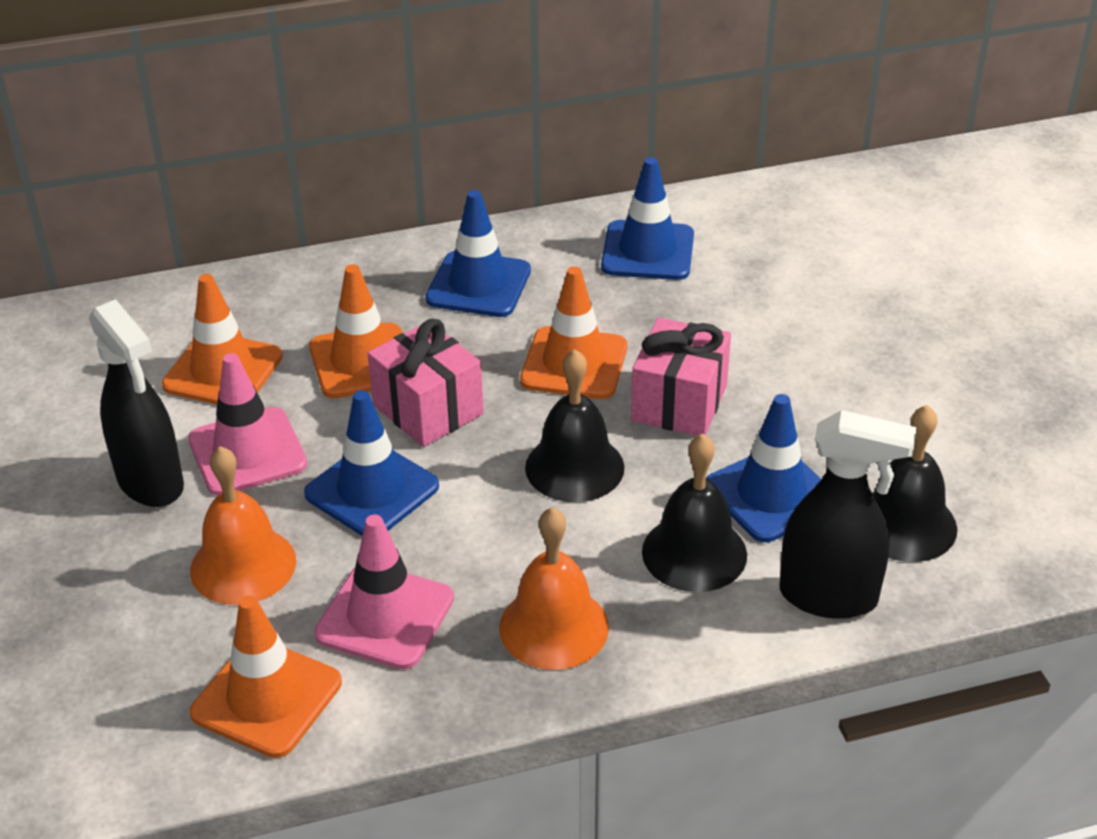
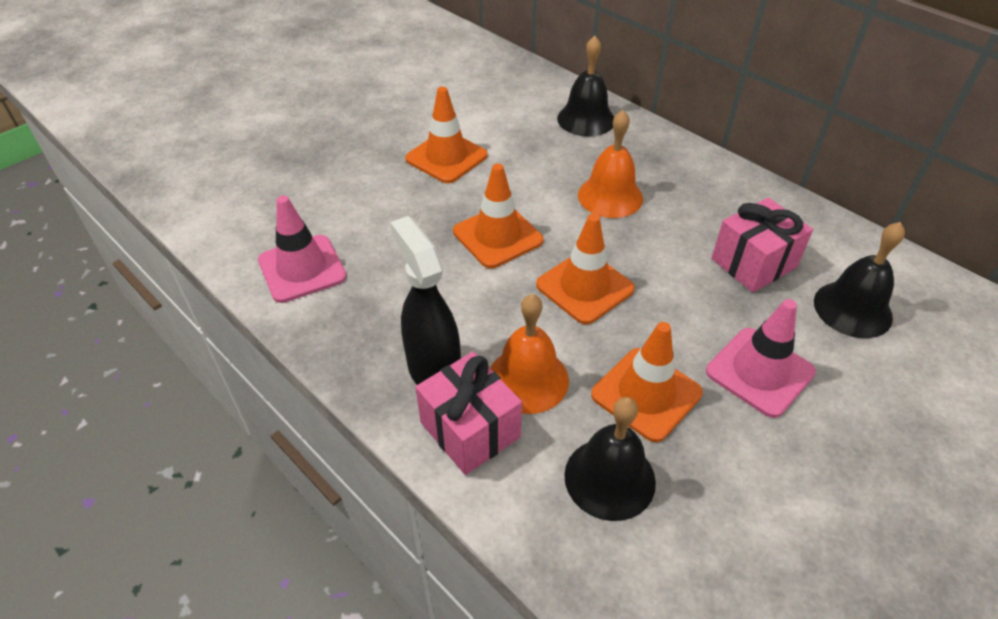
black spray bottle: 2 -> 1
blue traffic cone: 4 -> 0

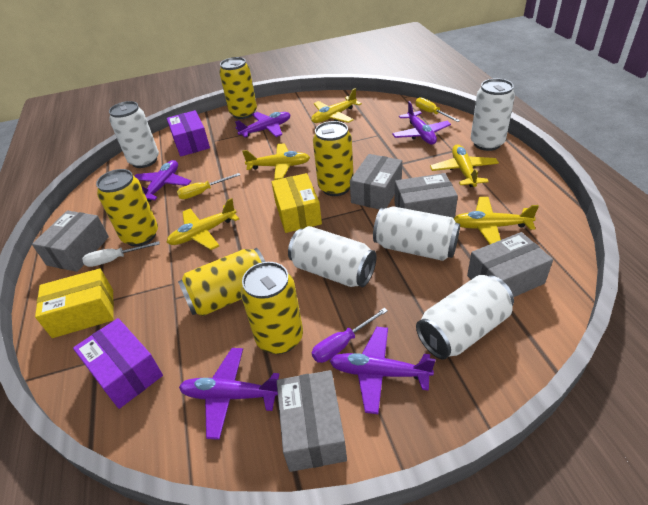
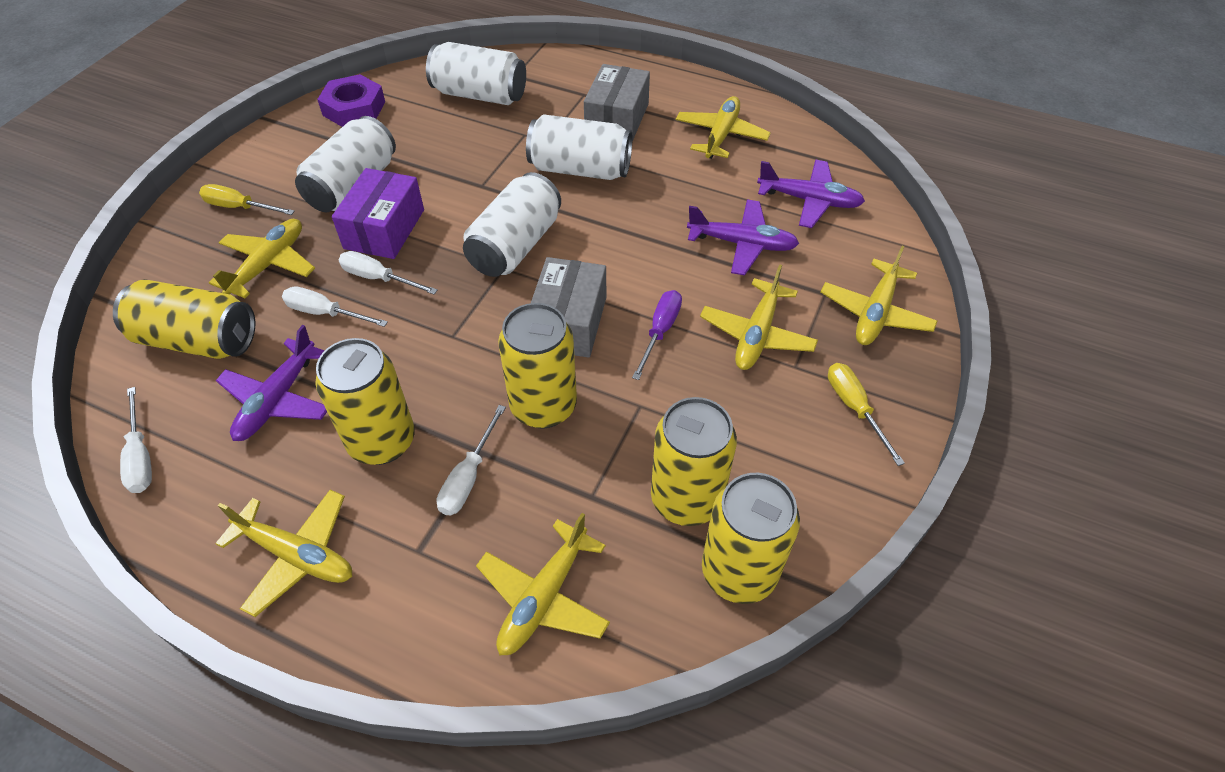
grey box: 5 -> 2
purple box: 2 -> 1
purple nut: 0 -> 1
purple plane: 5 -> 3
white can: 5 -> 4
white screwdriver: 1 -> 4
yellow box: 2 -> 0
yellow plane: 5 -> 6

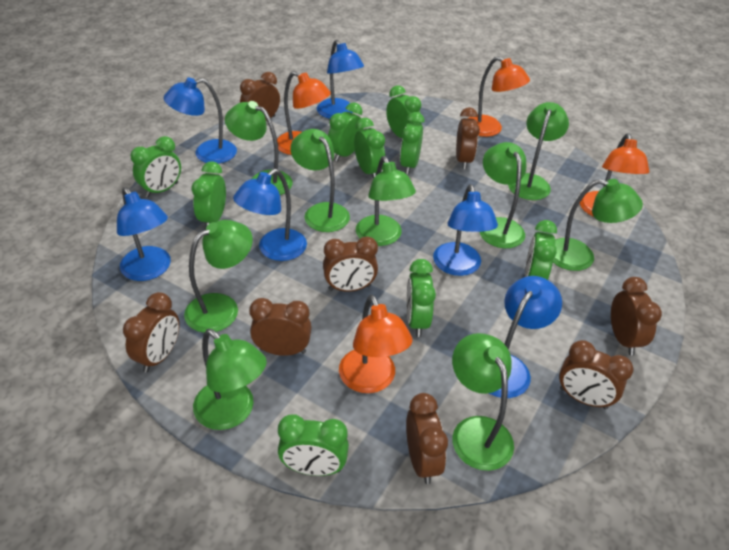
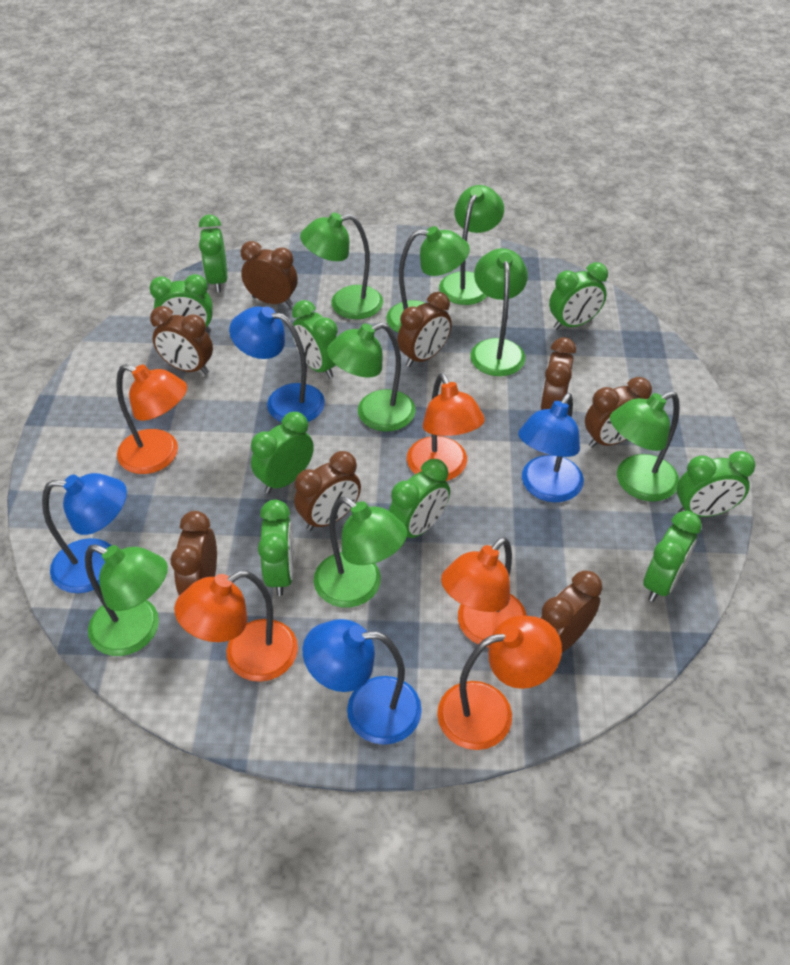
blue lamp: 6 -> 4
green lamp: 9 -> 8
orange lamp: 4 -> 5

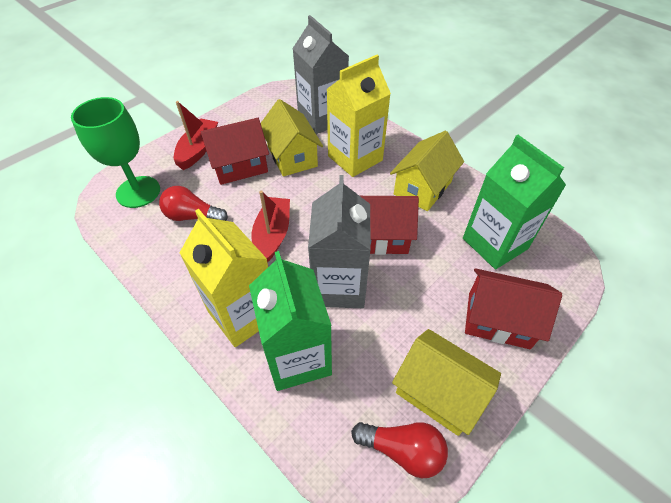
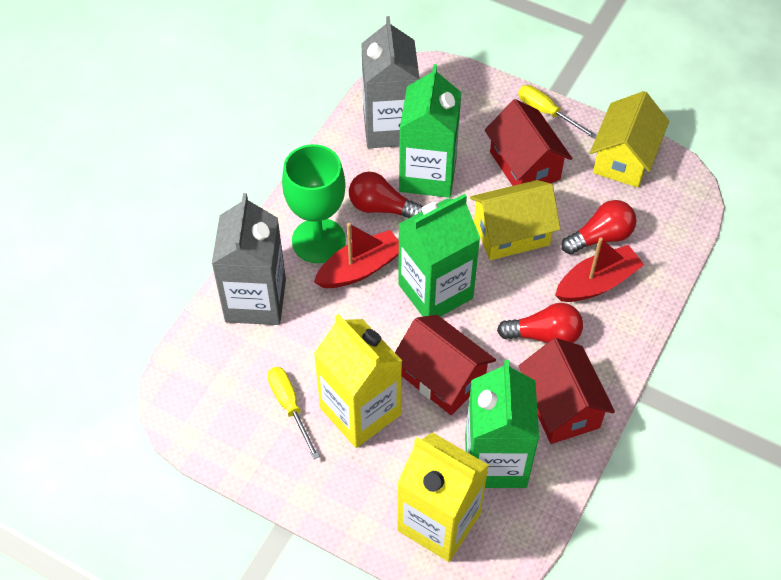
green carton: 2 -> 3
red light bulb: 2 -> 3
yellow house: 3 -> 2
yellow screwdriver: 0 -> 2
===
Exact wording is required throughout: write out all the records, but no pictures.

black spray bottle: 2 -> 1
blue traffic cone: 4 -> 0

grey box: 5 -> 2
purple box: 2 -> 1
purple nut: 0 -> 1
purple plane: 5 -> 3
white can: 5 -> 4
white screwdriver: 1 -> 4
yellow box: 2 -> 0
yellow plane: 5 -> 6

blue lamp: 6 -> 4
green lamp: 9 -> 8
orange lamp: 4 -> 5

green carton: 2 -> 3
red light bulb: 2 -> 3
yellow house: 3 -> 2
yellow screwdriver: 0 -> 2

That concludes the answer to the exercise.